AIM OF THE TASK
Note each line of the entries that includes "teddy". Then copy those lines.

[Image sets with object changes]

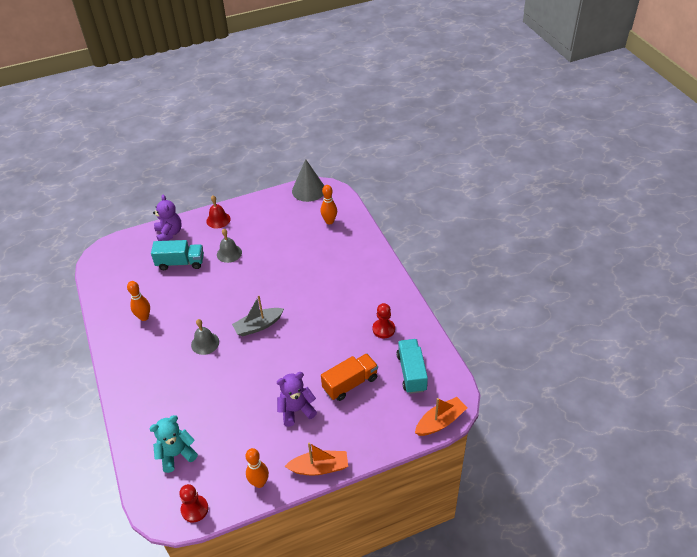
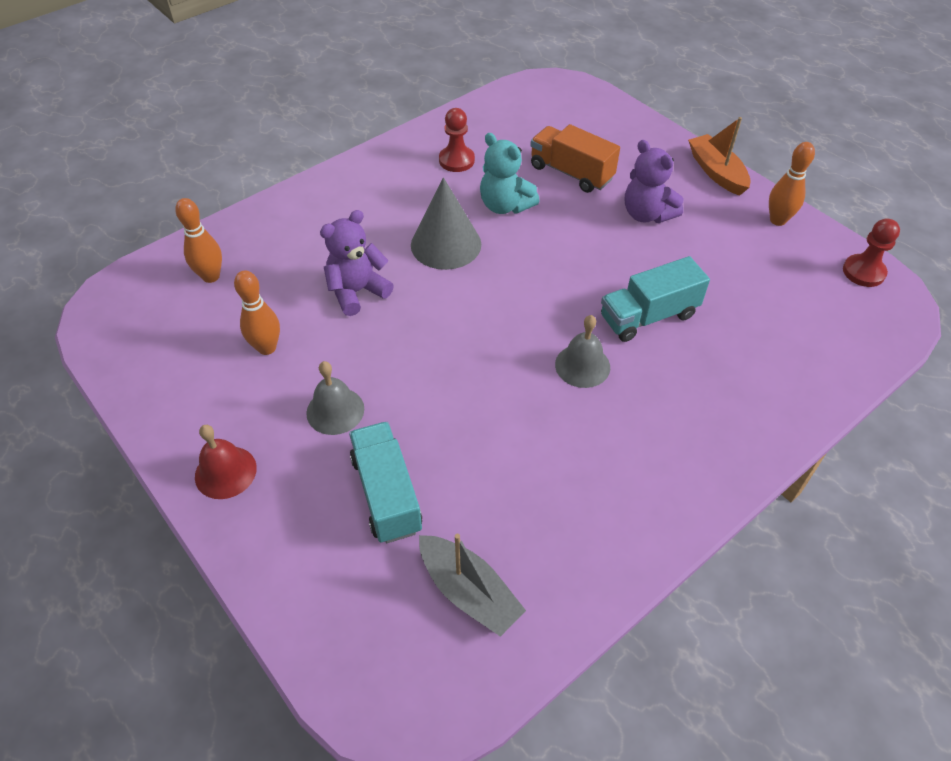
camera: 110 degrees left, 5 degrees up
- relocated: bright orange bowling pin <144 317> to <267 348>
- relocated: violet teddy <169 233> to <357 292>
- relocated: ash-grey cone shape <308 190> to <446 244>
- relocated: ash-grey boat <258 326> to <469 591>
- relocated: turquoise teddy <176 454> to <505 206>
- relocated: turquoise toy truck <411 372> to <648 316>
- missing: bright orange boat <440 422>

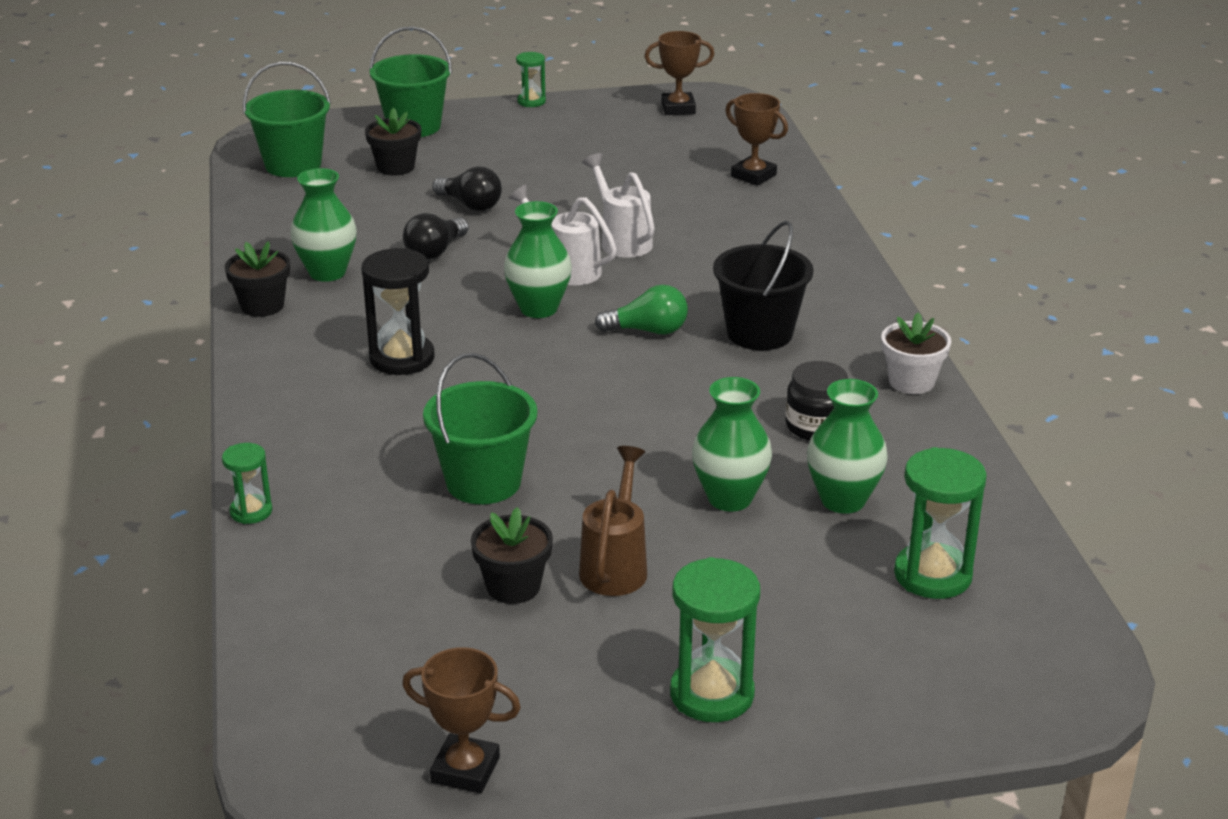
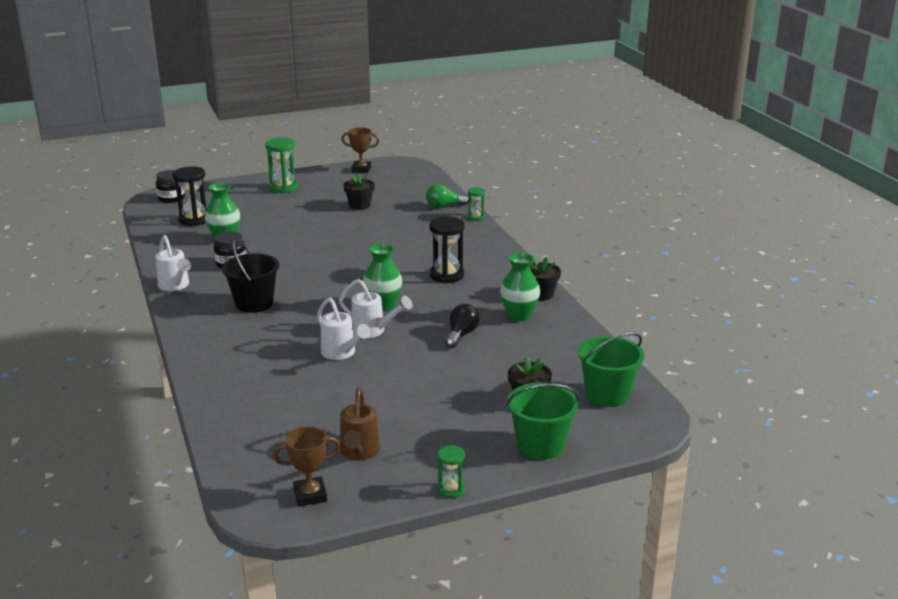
camera: 170 degrees right, 5 degrees down
- appeared: ebony jam jar <171 198>
- exchanged: white plant pot <911 382> to white sprinkling can <175 286>
- colour: green sandglass <932 575> to ebony sandglass <194 220>
- relocated: dark brown sprinkling can <616 565> to <359 453>
- relocated: green light bulb <648 331> to <444 206>
- missing: green bucket <483 482>
- missing: ebony light bulb <470 205>
- missing: green tall vase <730 498>
- missing: dark brown award cup <753 176>

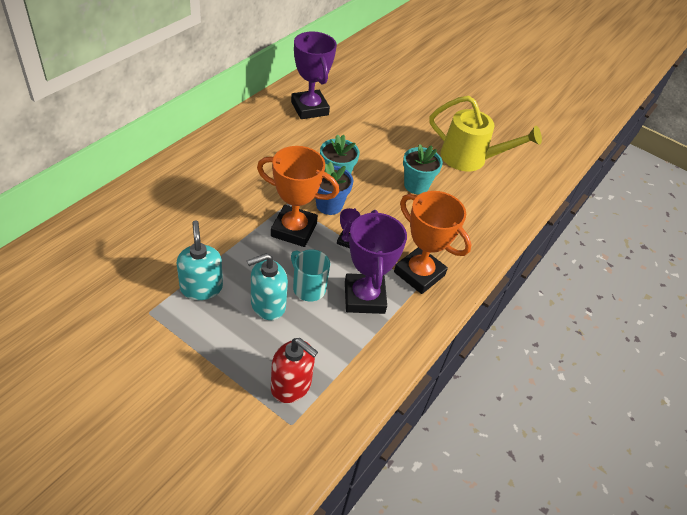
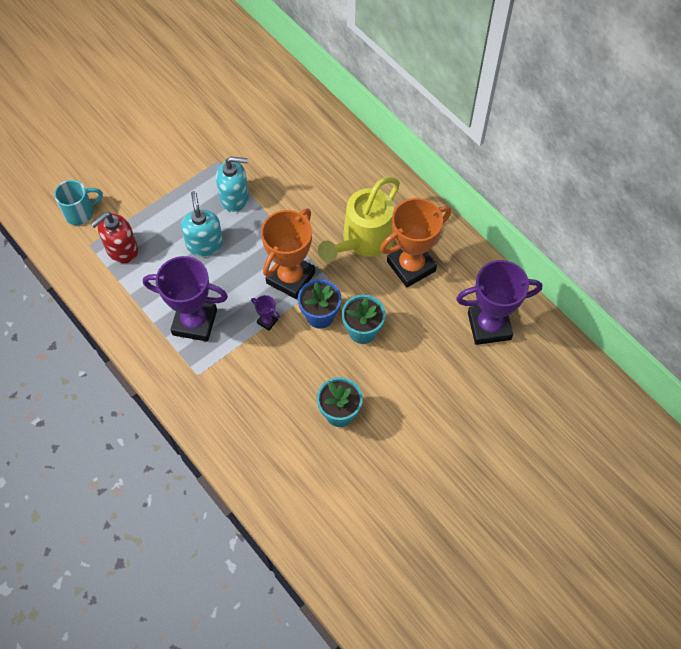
camera: 110 degrees right, 15 degrees up
- relocated: turquoise coffee mug <308 288> to <80 213>
- relocated: bright yellow sprinkling can <471 159> to <363 241>
- relocated: bright orange award cup <419 274> to <411 266>

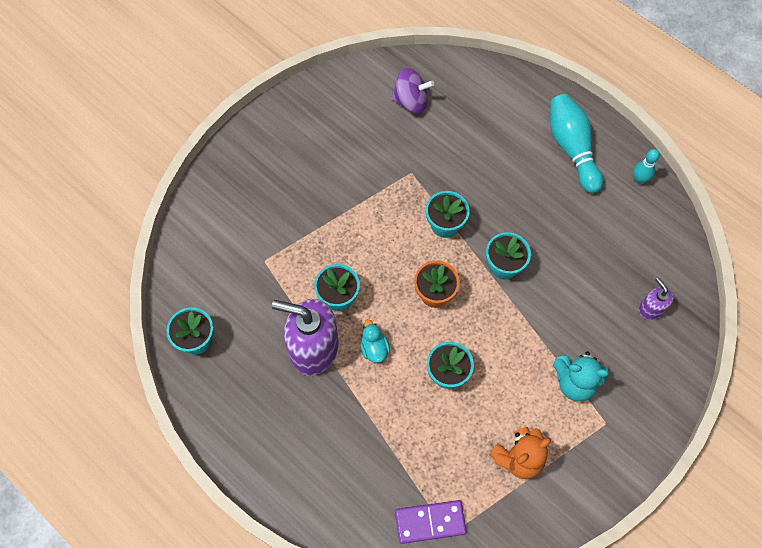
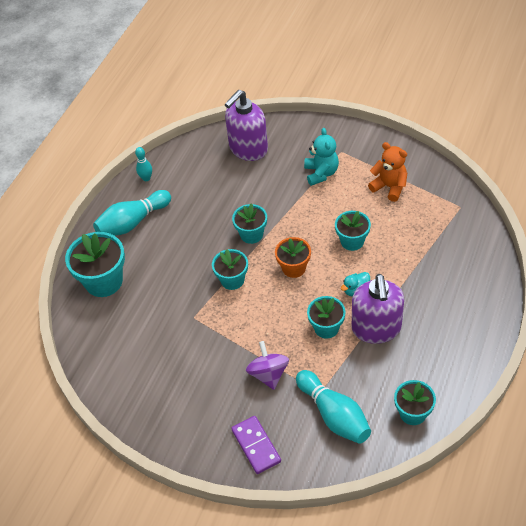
camera: 105 degrees left, 15 degrees down
- appeared: turquoise plant pot <104 281>
- size: violet pump bottle <651 309> = <248 149> x2.05
- relocated: violet domino tile <430 522> to <256 446>
- relocated: violet whirligig <411 101> to <268 374>
- appeared: turquoise bowling pin <334 415>

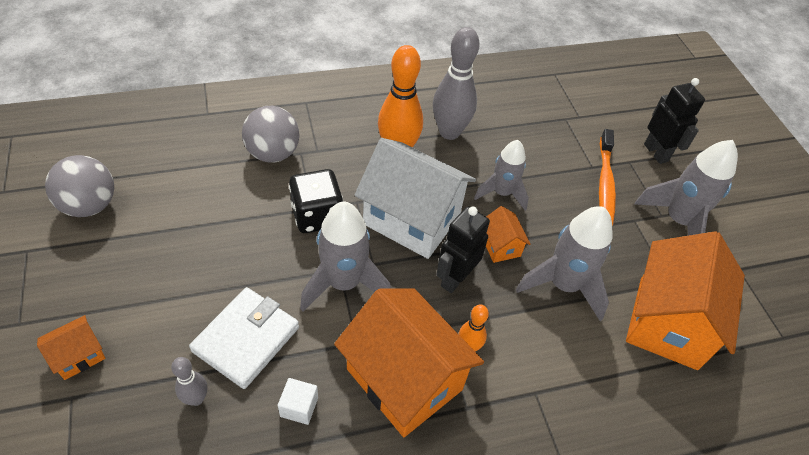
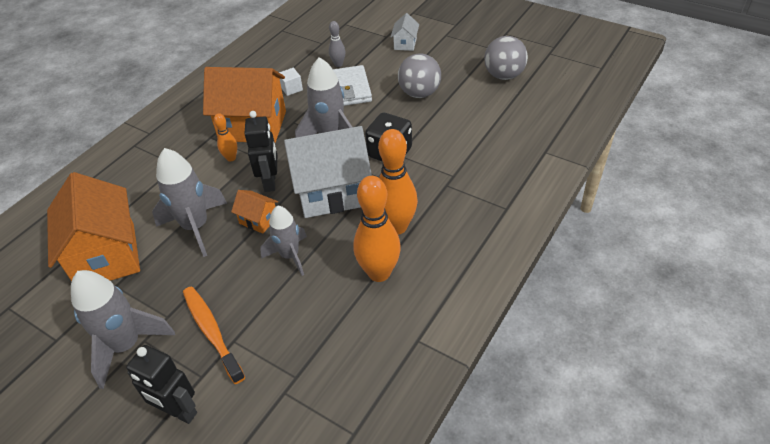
camera: 145 degrees right, 5 degrees down
- colour: ash-grey bowling pin <449 132> to bright orange bowling pin <379 273>
- colour: bright orange toy house <79 356> to white toy house <405 44>
- relocated: ash-grey ball <273 153> to <419 93>

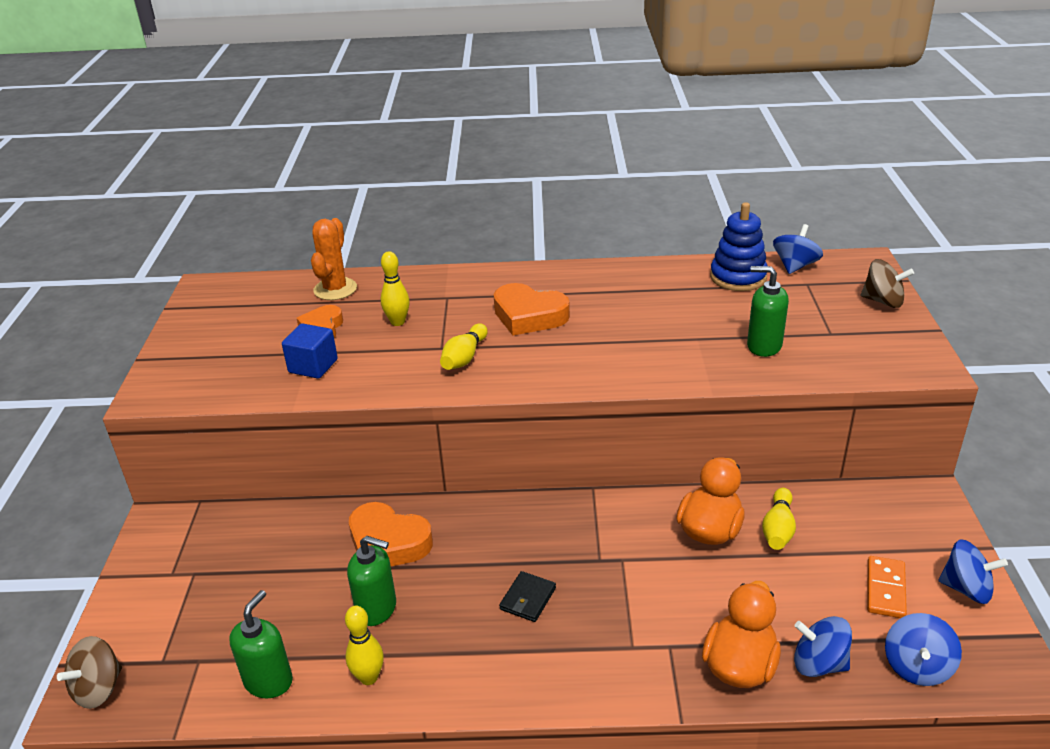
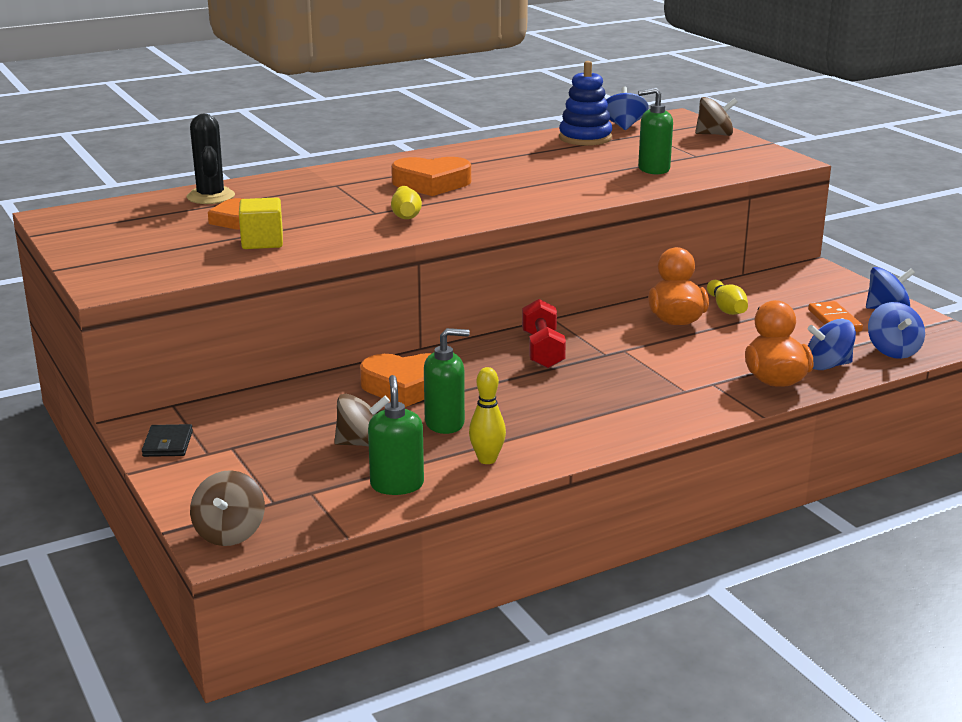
camera: 30 degrees left, 10 degrees down
- relocated: ebony wallet <528 598> to <168 444>
- colour: bright orange saguaro cactus <335 289> to ebony saguaro cactus <211 196>
- colour: cobalt block <313 366> to bright yellow block <262 242>
- appeared: dark brown whirligig <362 443>
- appeared: scarlet dumbbell <542 350>
- missing: bright yellow bowling pin <397 322>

FINISHED TASK
- relocated: violet teddy <169 233> to <357 292>
- relocated: turquoise teddy <176 454> to <505 206>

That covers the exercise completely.